# What to do:
Within the entries below, find every line that has the string "NMOS", then copy it.

# Available records:
((

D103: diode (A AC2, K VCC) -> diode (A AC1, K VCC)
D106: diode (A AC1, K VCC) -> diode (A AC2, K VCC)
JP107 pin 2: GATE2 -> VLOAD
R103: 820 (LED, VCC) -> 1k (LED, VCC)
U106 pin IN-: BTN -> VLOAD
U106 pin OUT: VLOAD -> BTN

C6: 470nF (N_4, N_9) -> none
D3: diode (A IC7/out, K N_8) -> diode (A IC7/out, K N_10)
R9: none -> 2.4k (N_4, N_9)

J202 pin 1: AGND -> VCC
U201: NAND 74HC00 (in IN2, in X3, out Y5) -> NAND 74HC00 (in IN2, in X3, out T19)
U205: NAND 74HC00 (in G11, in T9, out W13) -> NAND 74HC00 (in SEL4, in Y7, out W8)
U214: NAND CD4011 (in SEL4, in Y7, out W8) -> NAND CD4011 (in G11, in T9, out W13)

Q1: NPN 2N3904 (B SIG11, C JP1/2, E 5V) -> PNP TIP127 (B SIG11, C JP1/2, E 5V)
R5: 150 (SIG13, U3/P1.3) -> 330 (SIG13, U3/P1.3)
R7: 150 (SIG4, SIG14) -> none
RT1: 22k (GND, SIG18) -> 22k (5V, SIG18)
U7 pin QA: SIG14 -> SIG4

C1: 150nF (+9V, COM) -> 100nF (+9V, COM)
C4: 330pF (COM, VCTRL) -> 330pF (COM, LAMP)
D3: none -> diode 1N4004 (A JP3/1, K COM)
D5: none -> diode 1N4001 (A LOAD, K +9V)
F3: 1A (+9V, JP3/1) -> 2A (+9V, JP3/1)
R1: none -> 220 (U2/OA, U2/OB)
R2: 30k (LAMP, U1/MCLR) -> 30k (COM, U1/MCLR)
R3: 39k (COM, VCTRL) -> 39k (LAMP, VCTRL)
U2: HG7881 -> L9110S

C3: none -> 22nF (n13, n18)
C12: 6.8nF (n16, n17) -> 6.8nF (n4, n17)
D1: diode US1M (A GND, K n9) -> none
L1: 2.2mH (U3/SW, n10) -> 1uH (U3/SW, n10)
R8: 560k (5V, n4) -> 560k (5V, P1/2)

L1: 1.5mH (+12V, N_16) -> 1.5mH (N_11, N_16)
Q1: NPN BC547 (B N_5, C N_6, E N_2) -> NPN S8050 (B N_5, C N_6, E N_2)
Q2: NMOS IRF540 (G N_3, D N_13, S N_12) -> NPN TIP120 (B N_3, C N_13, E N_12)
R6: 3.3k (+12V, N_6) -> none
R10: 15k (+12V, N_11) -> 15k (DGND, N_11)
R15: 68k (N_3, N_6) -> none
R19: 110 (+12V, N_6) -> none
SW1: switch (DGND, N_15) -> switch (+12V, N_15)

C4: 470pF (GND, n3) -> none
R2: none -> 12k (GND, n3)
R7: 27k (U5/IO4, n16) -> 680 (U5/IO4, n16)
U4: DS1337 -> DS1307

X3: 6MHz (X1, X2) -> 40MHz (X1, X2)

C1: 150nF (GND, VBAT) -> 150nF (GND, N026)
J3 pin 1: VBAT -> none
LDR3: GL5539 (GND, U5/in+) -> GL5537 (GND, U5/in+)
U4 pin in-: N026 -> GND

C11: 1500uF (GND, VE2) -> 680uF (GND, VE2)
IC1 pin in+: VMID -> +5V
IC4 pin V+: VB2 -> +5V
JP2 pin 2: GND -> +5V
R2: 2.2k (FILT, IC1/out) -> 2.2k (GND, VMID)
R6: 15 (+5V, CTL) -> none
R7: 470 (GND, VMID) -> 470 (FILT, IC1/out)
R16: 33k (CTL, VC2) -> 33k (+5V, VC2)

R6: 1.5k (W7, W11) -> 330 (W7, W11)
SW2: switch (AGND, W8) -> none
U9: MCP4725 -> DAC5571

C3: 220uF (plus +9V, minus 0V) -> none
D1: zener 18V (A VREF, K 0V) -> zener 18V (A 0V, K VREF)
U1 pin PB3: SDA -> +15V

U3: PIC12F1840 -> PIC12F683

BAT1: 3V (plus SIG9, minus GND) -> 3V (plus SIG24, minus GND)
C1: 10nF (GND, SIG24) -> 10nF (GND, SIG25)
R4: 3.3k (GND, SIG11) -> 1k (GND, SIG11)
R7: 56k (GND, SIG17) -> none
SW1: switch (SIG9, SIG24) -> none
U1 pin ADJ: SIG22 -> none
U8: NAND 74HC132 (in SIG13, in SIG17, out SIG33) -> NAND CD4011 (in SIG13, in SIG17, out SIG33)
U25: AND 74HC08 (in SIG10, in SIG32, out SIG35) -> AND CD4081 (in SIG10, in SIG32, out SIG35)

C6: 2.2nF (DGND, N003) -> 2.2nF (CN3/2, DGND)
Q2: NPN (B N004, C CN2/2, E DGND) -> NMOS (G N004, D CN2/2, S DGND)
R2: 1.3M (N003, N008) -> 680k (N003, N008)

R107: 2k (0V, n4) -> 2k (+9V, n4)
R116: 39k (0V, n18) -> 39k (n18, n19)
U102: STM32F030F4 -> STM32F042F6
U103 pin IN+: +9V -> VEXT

))

# Worked solution:
Q2: NMOS IRF540 (G N_3, D N_13, S N_12) -> NPN TIP120 (B N_3, C N_13, E N_12)
Q2: NPN (B N004, C CN2/2, E DGND) -> NMOS (G N004, D CN2/2, S DGND)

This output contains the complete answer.